• [RECORDS TO USE]
..........

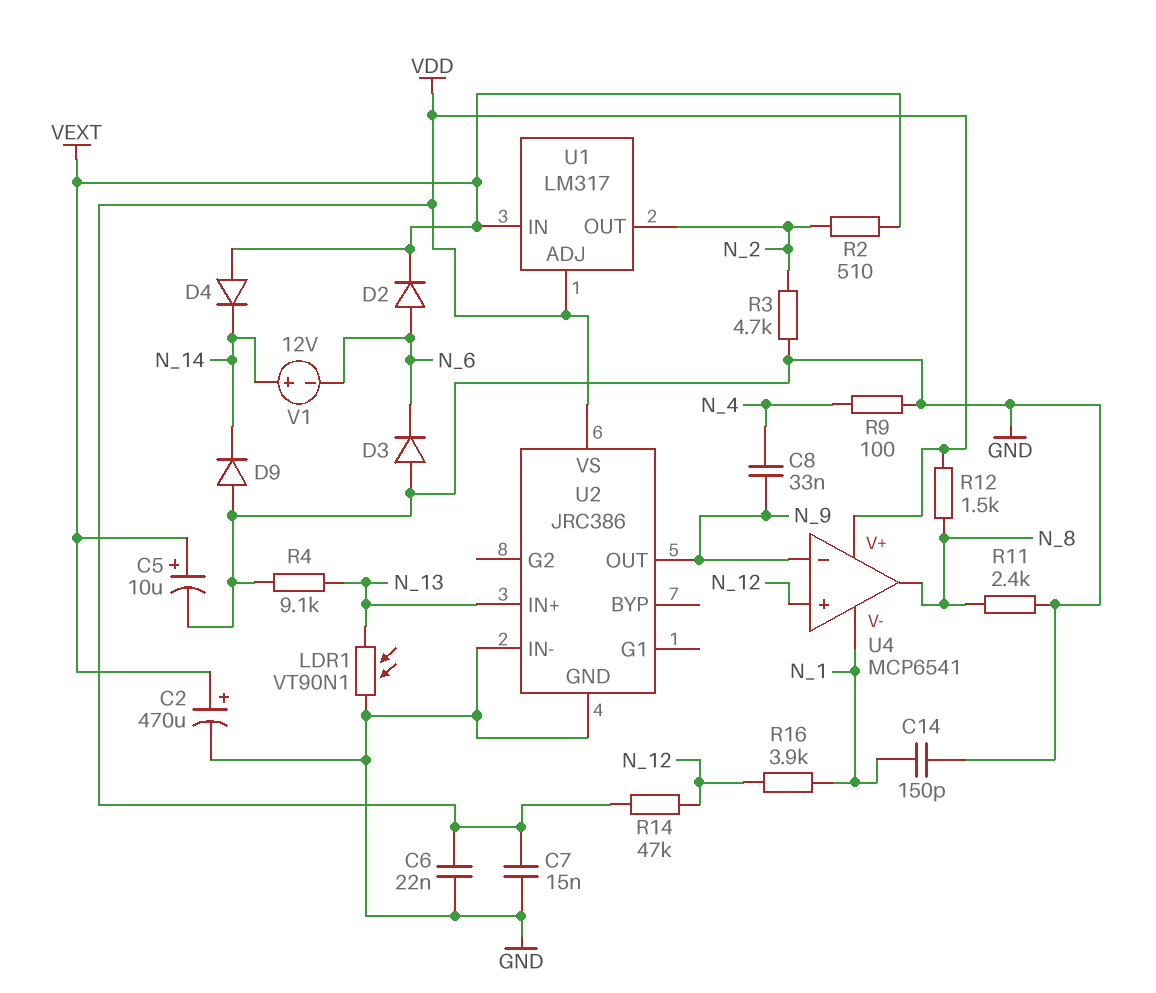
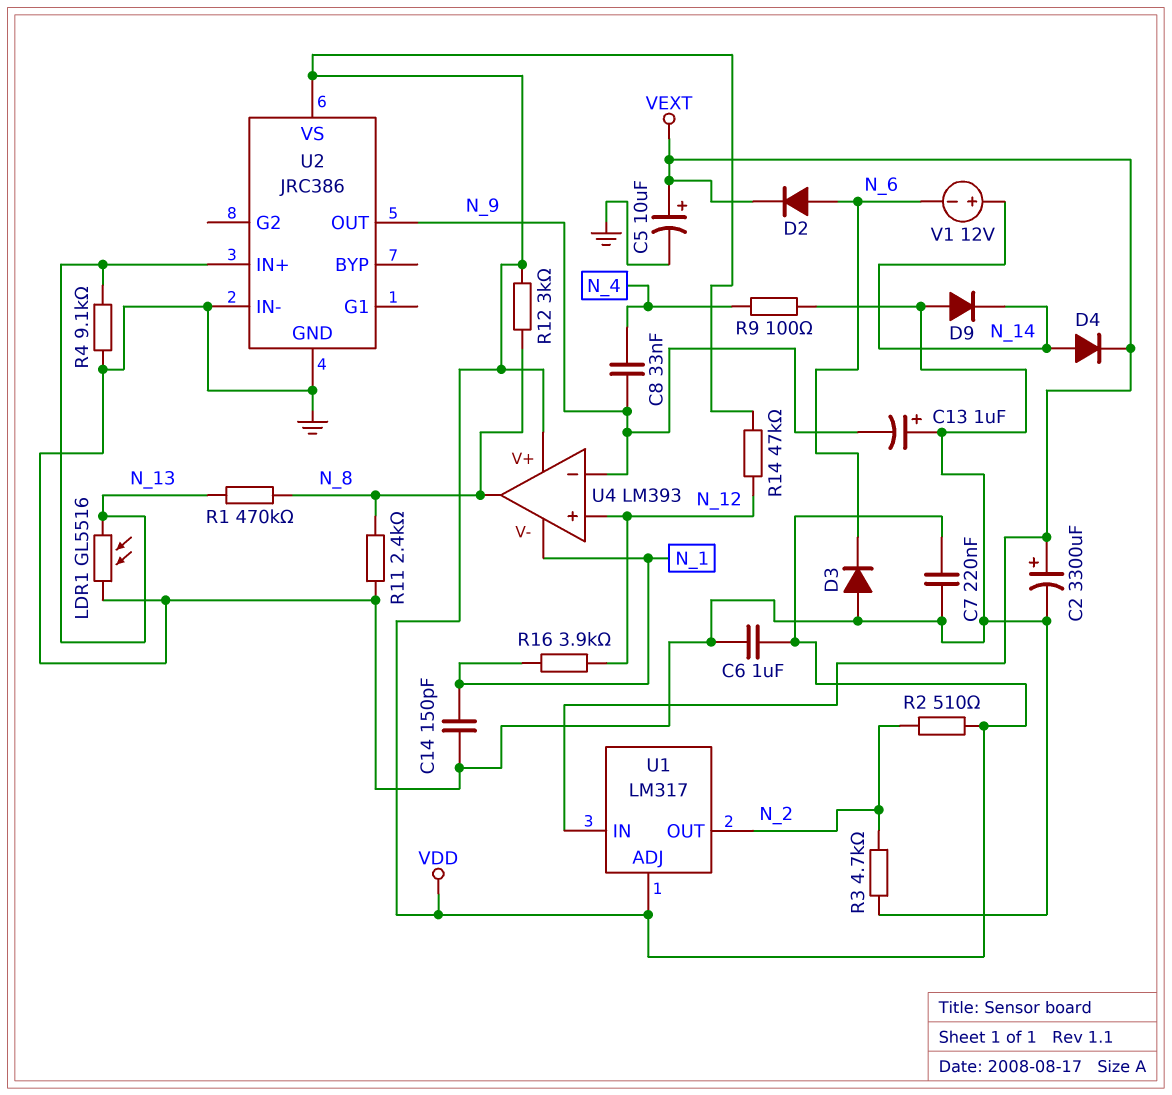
C2: 470uF (plus VEXT, minus GND) -> 3300uF (plus VEXT, minus GND)
C6: 22nF (GND, VDD) -> 1uF (GND, VDD)
C7: 15nF (GND, VDD) -> 220nF (GND, VDD)
C13: none -> 1uF (plus GND, minus N_9)
D4: diode (A VEXT, K N_14) -> diode (A N_14, K VEXT)
LDR1: VT90N1 (GND, N_13) -> GL5516 (GND, N_13)
R1: none -> 470k (N_8, N_13)
R2: 510 (N_2, VEXT) -> 510 (N_2, VDD)
R12: 1.5k (N_8, VDD) -> 3k (N_8, VDD)
U4: MCP6541 -> LM393

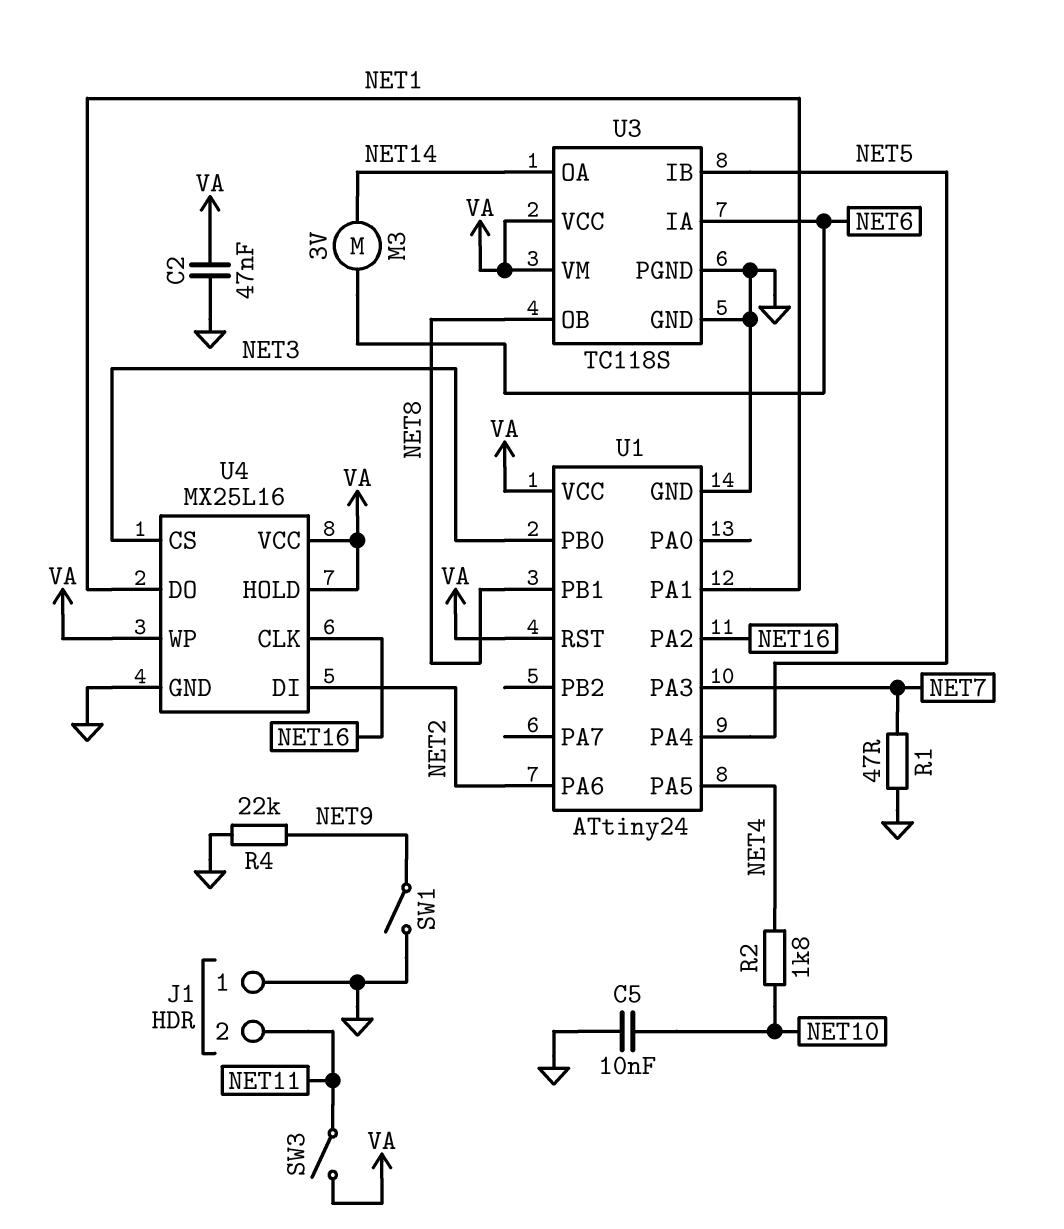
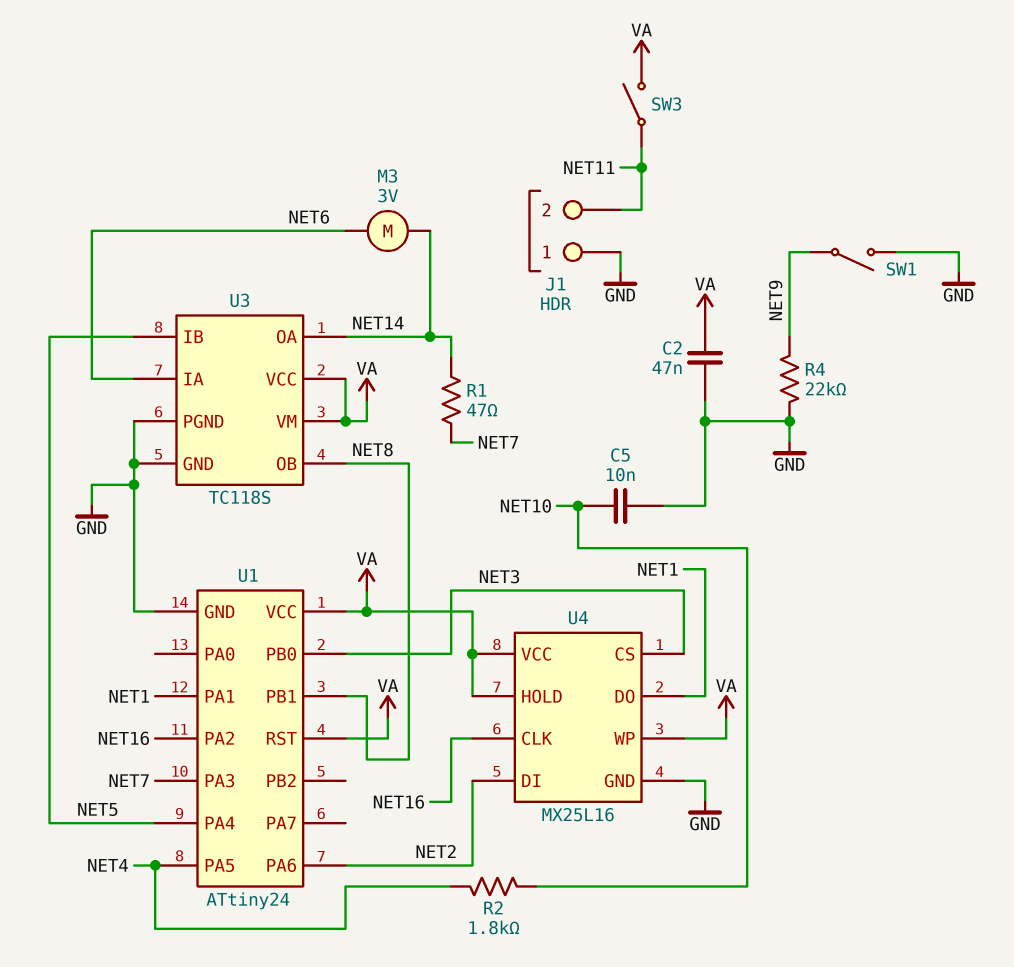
R1: 47 (GND, NET7) -> 47 (NET7, NET14)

..........

• [YOUR ASSIGNMENT] From the first line to the last, return the material above exactly, apart from the pictures.

• [THE COMPLETED TASK]
C2: 470uF (plus VEXT, minus GND) -> 3300uF (plus VEXT, minus GND)
C6: 22nF (GND, VDD) -> 1uF (GND, VDD)
C7: 15nF (GND, VDD) -> 220nF (GND, VDD)
C13: none -> 1uF (plus GND, minus N_9)
D4: diode (A VEXT, K N_14) -> diode (A N_14, K VEXT)
LDR1: VT90N1 (GND, N_13) -> GL5516 (GND, N_13)
R1: none -> 470k (N_8, N_13)
R2: 510 (N_2, VEXT) -> 510 (N_2, VDD)
R12: 1.5k (N_8, VDD) -> 3k (N_8, VDD)
U4: MCP6541 -> LM393

R1: 47 (GND, NET7) -> 47 (NET7, NET14)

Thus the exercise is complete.